What this task involves: Keeping every word in place, write out the entries that come next.

Information shown:
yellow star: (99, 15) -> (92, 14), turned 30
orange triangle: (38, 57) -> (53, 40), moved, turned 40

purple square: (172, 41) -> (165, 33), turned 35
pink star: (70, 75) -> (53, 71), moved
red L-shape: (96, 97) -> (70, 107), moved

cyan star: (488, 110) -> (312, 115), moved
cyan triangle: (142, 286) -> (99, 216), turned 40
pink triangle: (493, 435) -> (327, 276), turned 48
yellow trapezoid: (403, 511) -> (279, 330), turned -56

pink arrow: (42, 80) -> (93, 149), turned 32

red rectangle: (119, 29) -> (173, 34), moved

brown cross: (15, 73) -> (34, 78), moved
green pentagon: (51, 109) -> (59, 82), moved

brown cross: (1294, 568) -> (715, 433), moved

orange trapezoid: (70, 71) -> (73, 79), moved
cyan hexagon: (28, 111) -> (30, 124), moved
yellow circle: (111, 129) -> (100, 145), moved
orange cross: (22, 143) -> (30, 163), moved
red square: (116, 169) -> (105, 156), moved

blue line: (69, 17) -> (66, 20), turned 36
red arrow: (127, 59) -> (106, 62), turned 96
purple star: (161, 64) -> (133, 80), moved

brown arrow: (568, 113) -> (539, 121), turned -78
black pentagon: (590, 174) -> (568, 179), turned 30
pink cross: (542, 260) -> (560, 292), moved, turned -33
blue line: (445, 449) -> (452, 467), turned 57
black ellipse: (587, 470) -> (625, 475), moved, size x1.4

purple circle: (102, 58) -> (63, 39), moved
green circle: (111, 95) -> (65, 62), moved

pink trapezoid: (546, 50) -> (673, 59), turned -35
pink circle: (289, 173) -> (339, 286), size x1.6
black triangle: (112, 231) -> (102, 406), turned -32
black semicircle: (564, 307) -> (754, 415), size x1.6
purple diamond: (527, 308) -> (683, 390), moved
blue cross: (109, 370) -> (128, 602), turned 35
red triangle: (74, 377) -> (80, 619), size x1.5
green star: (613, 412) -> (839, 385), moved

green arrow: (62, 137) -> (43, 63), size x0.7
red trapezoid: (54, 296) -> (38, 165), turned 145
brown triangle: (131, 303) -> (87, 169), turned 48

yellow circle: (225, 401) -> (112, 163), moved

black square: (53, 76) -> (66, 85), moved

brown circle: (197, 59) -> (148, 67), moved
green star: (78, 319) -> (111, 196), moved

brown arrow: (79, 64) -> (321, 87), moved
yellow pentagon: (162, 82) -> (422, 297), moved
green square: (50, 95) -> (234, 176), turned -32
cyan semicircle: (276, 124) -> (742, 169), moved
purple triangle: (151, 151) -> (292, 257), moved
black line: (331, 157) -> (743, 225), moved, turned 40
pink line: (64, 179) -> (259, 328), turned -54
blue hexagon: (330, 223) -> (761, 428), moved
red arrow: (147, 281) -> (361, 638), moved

Finished task:
yellow star: (99, 15) -> (92, 14), turned 30
orange triangle: (38, 57) -> (53, 40), moved, turned 40

purple square: (172, 41) -> (165, 33), turned 35
pink star: (70, 75) -> (53, 71), moved
red L-shape: (96, 97) -> (70, 107), moved

cyan star: (488, 110) -> (312, 115), moved
cyan triangle: (142, 286) -> (99, 216), turned 40
pink triangle: (493, 435) -> (327, 276), turned 48
yellow trapezoid: (403, 511) -> (279, 330), turned -56

pink arrow: (42, 80) -> (93, 149), turned 32

red rectangle: (119, 29) -> (173, 34), moved

brown cross: (15, 73) -> (34, 78), moved
green pentagon: (51, 109) -> (59, 82), moved

brown cross: (1294, 568) -> (715, 433), moved

orange trapezoid: (70, 71) -> (73, 79), moved
cyan hexagon: (28, 111) -> (30, 124), moved
yellow circle: (111, 129) -> (100, 145), moved
orange cross: (22, 143) -> (30, 163), moved
red square: (116, 169) -> (105, 156), moved

blue line: (69, 17) -> (66, 20), turned 36
red arrow: (127, 59) -> (106, 62), turned 96
purple star: (161, 64) -> (133, 80), moved

brown arrow: (568, 113) -> (539, 121), turned -78
black pentagon: (590, 174) -> (568, 179), turned 30
pink cross: (542, 260) -> (560, 292), moved, turned -33
blue line: (445, 449) -> (452, 467), turned 57
black ellipse: (587, 470) -> (625, 475), moved, size x1.4

purple circle: (102, 58) -> (63, 39), moved
green circle: (111, 95) -> (65, 62), moved

pink trapezoid: (546, 50) -> (673, 59), turned -35
pink circle: (289, 173) -> (339, 286), size x1.6
black triangle: (112, 231) -> (102, 406), turned -32
black semicircle: (564, 307) -> (754, 415), size x1.6
purple diamond: (527, 308) -> (683, 390), moved
blue cross: (109, 370) -> (128, 602), turned 35
red triangle: (74, 377) -> (80, 619), size x1.5
green star: (613, 412) -> (839, 385), moved

green arrow: (62, 137) -> (43, 63), size x0.7
red trapezoid: (54, 296) -> (38, 165), turned 145
brown triangle: (131, 303) -> (87, 169), turned 48

yellow circle: (225, 401) -> (112, 163), moved

black square: (53, 76) -> (66, 85), moved

brown circle: (197, 59) -> (148, 67), moved
green star: (78, 319) -> (111, 196), moved

brown arrow: (79, 64) -> (321, 87), moved
yellow pentagon: (162, 82) -> (422, 297), moved
green square: (50, 95) -> (234, 176), turned -32
cyan semicircle: (276, 124) -> (742, 169), moved
purple triangle: (151, 151) -> (292, 257), moved
black line: (331, 157) -> (743, 225), moved, turned 40
pink line: (64, 179) -> (259, 328), turned -54
blue hexagon: (330, 223) -> (761, 428), moved
red arrow: (147, 281) -> (361, 638), moved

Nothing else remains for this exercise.